• **BRIEF**
Every record below is to be retyped exactly, with any pictures left out.

• **Scene change data**
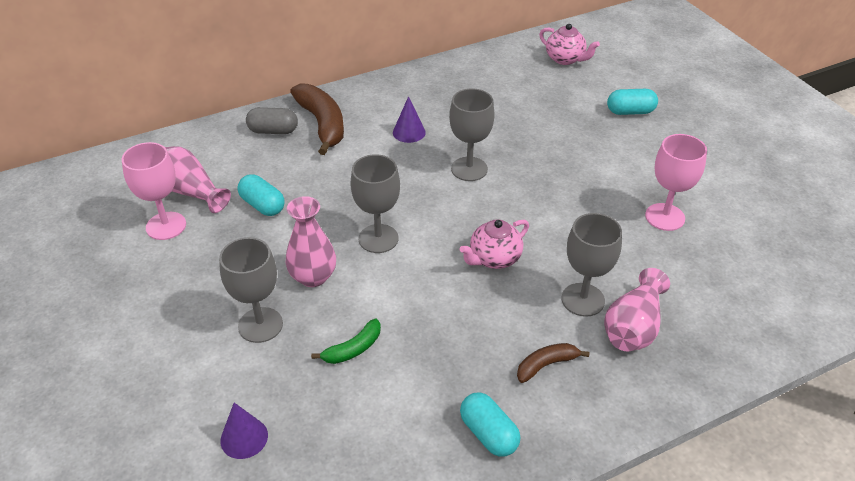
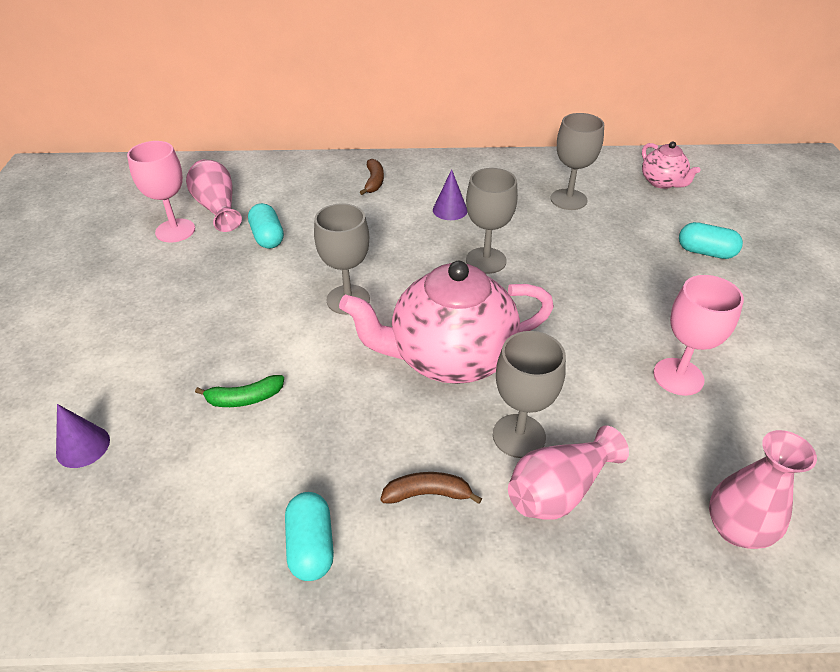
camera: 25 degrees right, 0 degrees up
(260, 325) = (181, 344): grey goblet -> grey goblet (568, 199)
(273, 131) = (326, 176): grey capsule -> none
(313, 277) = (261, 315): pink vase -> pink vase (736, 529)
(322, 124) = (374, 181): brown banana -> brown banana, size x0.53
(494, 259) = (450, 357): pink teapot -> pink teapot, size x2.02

• **ANSWER BOX**
camera: 25 degrees right, 0 degrees up
(260, 325) = (181, 344): grey goblet -> grey goblet (568, 199)
(273, 131) = (326, 176): grey capsule -> none
(313, 277) = (261, 315): pink vase -> pink vase (736, 529)
(322, 124) = (374, 181): brown banana -> brown banana, size x0.53
(494, 259) = (450, 357): pink teapot -> pink teapot, size x2.02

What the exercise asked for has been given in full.